[Object count comparisons]
____________

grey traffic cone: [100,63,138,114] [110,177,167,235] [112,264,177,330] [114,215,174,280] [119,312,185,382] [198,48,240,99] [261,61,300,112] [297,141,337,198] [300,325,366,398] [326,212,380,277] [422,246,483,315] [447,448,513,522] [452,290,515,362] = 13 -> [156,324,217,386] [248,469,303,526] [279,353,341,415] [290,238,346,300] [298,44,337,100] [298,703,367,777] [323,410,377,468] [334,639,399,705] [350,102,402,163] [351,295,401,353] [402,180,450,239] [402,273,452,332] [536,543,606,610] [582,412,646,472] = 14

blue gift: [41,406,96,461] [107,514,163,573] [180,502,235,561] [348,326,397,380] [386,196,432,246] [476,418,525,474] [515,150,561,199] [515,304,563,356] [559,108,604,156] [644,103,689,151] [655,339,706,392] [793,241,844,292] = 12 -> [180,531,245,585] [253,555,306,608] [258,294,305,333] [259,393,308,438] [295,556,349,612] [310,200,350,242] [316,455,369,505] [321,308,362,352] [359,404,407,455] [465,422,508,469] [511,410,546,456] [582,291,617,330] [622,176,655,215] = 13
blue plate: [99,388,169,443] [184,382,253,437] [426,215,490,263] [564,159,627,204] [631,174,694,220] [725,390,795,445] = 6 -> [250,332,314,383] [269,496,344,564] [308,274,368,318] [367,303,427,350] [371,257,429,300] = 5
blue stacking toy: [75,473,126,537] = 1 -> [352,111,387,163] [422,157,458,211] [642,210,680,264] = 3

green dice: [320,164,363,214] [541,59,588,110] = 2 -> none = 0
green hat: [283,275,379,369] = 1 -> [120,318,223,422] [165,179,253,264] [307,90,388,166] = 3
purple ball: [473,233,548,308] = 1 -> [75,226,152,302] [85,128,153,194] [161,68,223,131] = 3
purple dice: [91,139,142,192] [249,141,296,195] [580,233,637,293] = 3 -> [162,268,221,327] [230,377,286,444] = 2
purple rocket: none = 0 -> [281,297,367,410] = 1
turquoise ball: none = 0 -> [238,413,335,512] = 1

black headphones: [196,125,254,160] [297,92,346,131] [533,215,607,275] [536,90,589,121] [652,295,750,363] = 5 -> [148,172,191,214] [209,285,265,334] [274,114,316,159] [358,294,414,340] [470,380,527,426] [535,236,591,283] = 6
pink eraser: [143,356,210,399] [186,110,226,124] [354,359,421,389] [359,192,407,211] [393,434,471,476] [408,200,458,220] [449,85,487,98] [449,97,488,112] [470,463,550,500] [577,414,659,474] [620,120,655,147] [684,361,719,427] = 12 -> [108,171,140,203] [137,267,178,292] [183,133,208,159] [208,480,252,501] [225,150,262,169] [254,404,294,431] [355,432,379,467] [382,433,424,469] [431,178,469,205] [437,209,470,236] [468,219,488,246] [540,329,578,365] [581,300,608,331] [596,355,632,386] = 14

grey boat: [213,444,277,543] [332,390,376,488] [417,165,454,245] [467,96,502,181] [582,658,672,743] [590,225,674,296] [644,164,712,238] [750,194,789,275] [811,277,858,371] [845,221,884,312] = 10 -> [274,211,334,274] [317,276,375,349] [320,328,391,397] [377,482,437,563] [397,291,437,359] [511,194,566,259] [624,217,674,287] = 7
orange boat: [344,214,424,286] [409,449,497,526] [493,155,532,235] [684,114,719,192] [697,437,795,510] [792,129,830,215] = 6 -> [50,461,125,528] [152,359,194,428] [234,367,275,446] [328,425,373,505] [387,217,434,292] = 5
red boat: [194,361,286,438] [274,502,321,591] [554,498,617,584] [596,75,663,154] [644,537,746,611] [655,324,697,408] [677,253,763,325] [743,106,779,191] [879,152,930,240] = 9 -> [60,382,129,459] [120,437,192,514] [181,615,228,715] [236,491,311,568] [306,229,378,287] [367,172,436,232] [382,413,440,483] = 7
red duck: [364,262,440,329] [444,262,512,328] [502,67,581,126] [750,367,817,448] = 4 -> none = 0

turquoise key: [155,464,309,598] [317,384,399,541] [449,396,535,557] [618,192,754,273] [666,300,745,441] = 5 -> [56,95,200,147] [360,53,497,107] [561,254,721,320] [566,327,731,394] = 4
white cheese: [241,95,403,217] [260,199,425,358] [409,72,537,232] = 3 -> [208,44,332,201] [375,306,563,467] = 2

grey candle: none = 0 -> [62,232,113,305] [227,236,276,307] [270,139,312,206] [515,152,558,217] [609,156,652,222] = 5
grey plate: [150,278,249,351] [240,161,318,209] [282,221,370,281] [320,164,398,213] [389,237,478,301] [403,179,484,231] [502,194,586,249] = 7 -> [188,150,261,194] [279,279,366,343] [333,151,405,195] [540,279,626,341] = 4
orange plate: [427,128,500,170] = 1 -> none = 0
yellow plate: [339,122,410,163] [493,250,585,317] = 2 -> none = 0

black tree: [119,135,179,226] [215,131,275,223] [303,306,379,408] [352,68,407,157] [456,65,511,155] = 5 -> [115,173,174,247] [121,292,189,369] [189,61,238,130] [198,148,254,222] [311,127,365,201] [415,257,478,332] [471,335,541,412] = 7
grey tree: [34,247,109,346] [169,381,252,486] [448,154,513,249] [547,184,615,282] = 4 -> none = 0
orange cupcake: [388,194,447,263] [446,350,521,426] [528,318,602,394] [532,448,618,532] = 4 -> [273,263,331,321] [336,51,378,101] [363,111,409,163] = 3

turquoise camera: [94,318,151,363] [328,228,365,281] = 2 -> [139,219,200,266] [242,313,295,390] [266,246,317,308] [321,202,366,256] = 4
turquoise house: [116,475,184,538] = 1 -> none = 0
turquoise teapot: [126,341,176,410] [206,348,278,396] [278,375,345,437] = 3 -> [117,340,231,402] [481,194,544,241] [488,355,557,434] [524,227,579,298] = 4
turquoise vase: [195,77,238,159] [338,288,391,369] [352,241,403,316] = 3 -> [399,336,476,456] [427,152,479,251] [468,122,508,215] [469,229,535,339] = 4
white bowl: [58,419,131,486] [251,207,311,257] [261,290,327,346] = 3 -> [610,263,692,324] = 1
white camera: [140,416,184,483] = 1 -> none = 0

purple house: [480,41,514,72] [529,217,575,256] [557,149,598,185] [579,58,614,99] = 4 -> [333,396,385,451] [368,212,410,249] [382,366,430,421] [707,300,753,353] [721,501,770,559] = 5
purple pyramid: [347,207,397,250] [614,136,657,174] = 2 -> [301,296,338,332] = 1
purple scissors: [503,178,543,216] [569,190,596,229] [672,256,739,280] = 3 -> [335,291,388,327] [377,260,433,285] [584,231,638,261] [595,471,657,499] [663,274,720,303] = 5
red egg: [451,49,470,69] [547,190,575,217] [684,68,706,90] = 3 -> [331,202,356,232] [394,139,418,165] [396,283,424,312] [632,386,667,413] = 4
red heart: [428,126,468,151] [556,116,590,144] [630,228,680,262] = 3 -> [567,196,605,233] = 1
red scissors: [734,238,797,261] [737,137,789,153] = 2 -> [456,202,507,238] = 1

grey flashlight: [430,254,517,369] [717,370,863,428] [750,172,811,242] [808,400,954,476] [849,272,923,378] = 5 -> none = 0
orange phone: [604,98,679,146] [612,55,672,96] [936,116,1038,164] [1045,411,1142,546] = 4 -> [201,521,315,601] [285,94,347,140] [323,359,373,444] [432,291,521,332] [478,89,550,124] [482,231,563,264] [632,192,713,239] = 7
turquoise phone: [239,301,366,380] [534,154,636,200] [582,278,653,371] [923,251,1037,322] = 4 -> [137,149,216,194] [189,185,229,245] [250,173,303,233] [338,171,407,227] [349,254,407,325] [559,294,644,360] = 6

____________

*EXERCISE DETAILS*
Report every line of the entries that carries the word "scissors".

*EXERCISE OUTPUT*
purple scissors: [503,178,543,216] [569,190,596,229] [672,256,739,280] = 3 -> [335,291,388,327] [377,260,433,285] [584,231,638,261] [595,471,657,499] [663,274,720,303] = 5
red scissors: [734,238,797,261] [737,137,789,153] = 2 -> [456,202,507,238] = 1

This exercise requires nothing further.